> [Work required] Line by line, copy the records below exactly and leave the pictures out.

> [Task data]
········
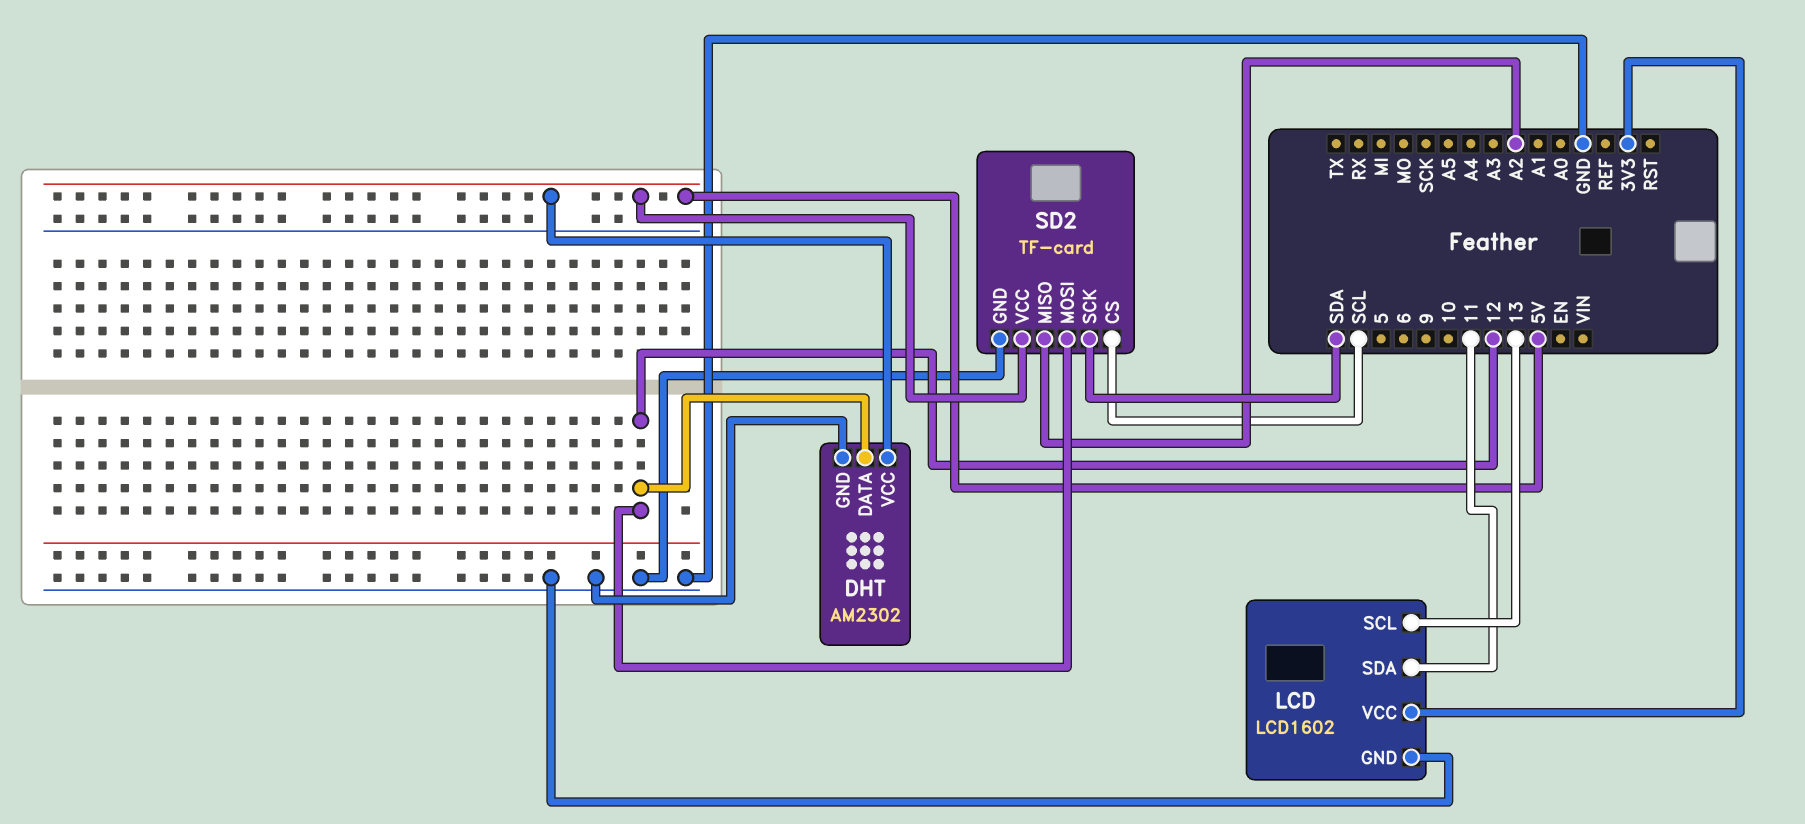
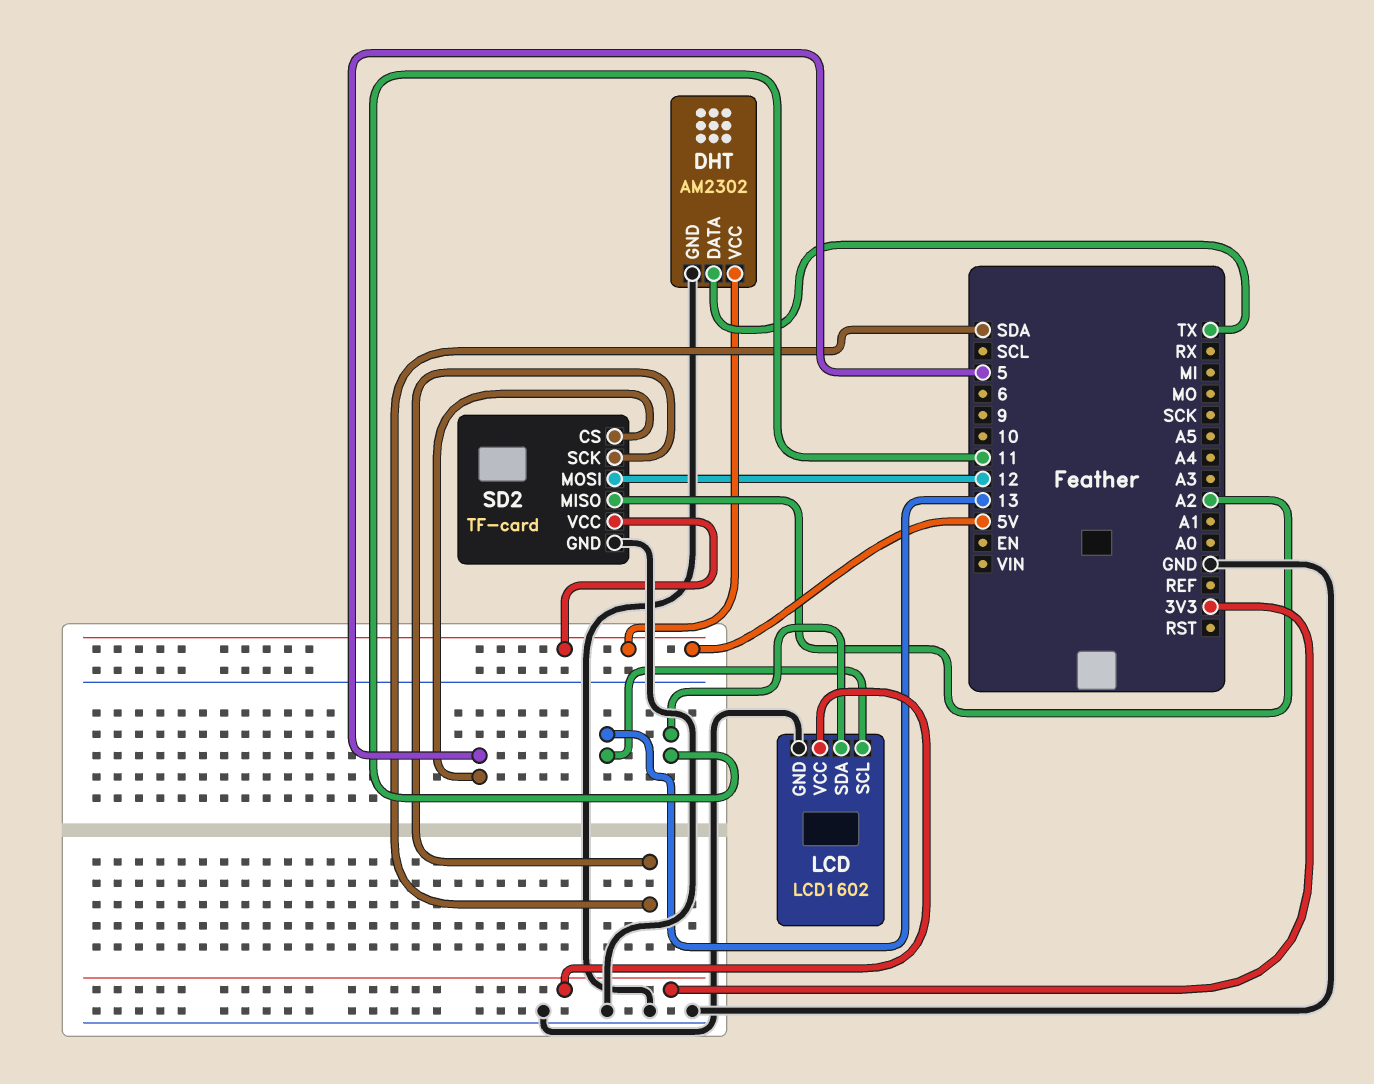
DHT pin DATA: 12 -> TX
SD2 pin CS: SCL -> 5

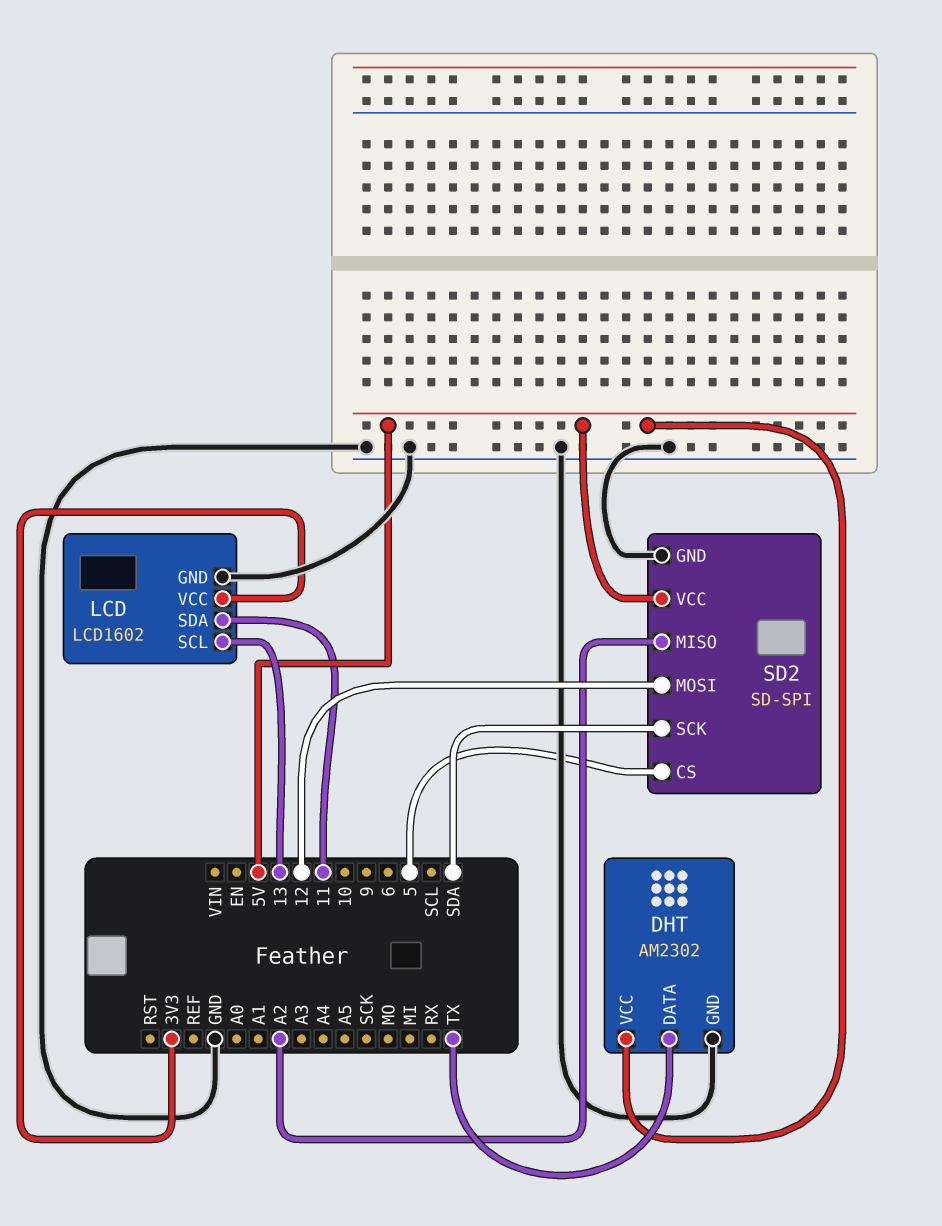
SD2: TF-card -> SD-SPI

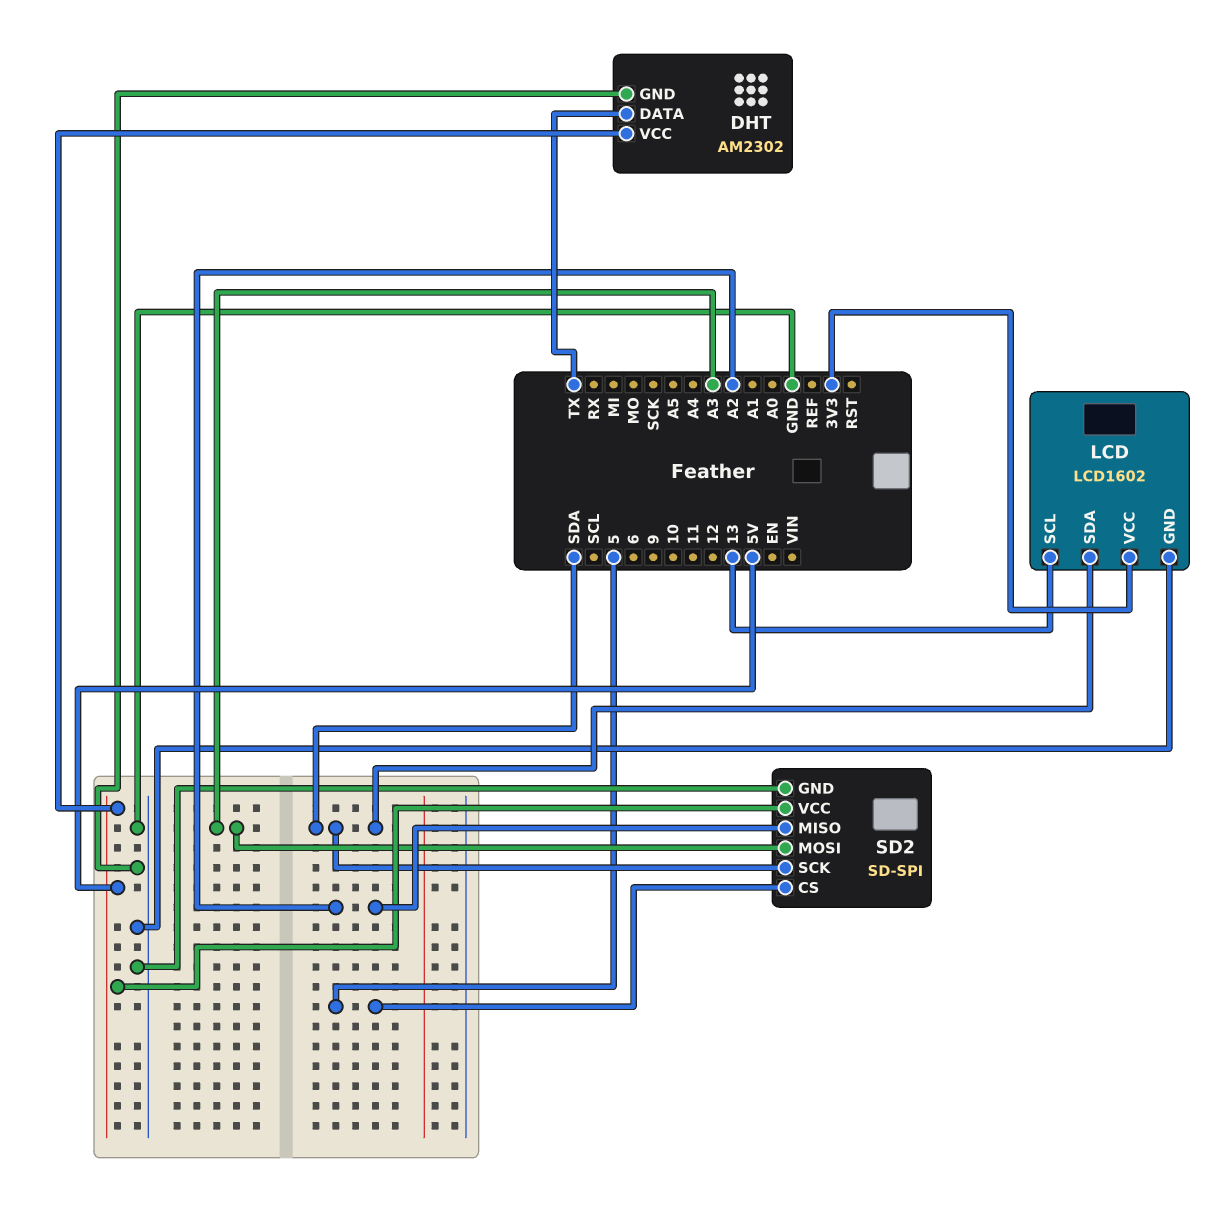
LCD pin SDA: 11 -> SDA
SD2 pin MOSI: 12 -> A3

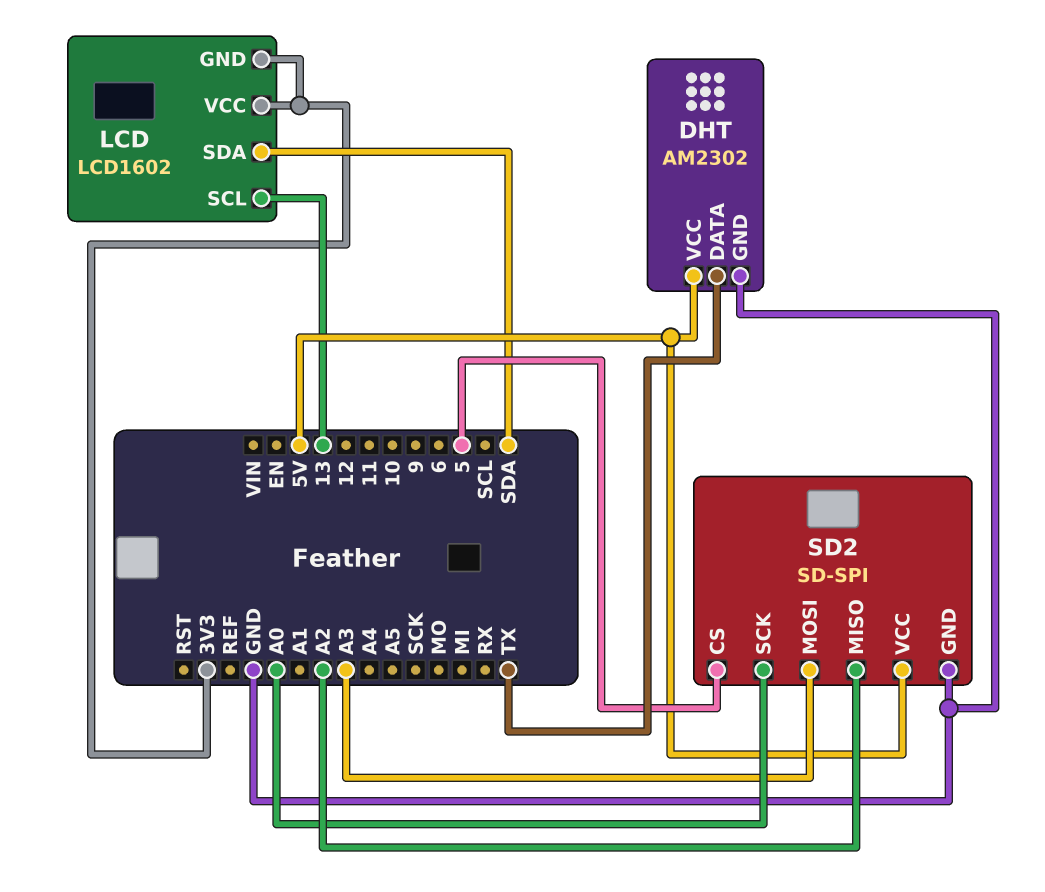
LCD pin GND: GND -> 3V3
SD2 pin SCK: SDA -> A0

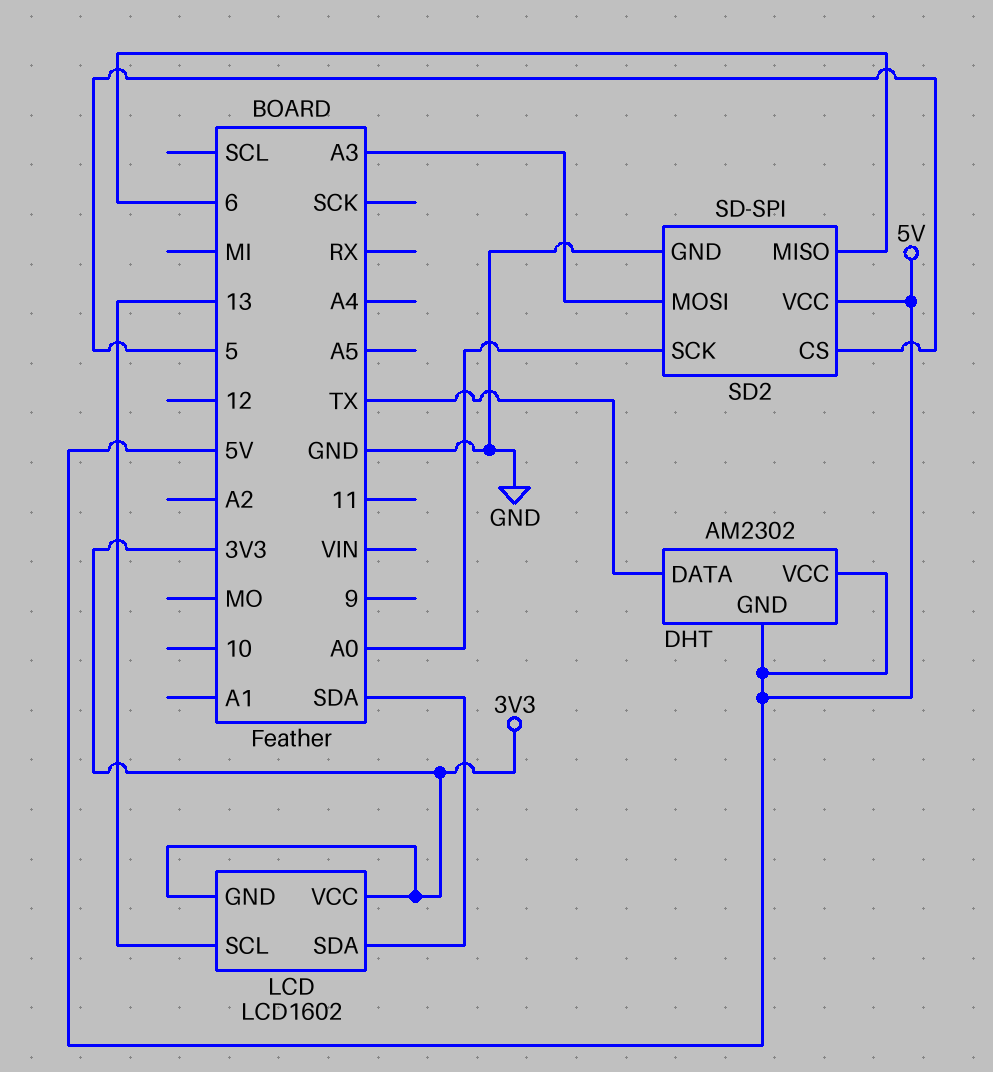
DHT pin GND: GND -> 5V
SD2 pin MISO: A2 -> 6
········
> [Solution for this problem]
DHT pin DATA: 12 -> TX
SD2 pin CS: SCL -> 5

SD2: TF-card -> SD-SPI

LCD pin SDA: 11 -> SDA
SD2 pin MOSI: 12 -> A3

LCD pin GND: GND -> 3V3
SD2 pin SCK: SDA -> A0

DHT pin GND: GND -> 5V
SD2 pin MISO: A2 -> 6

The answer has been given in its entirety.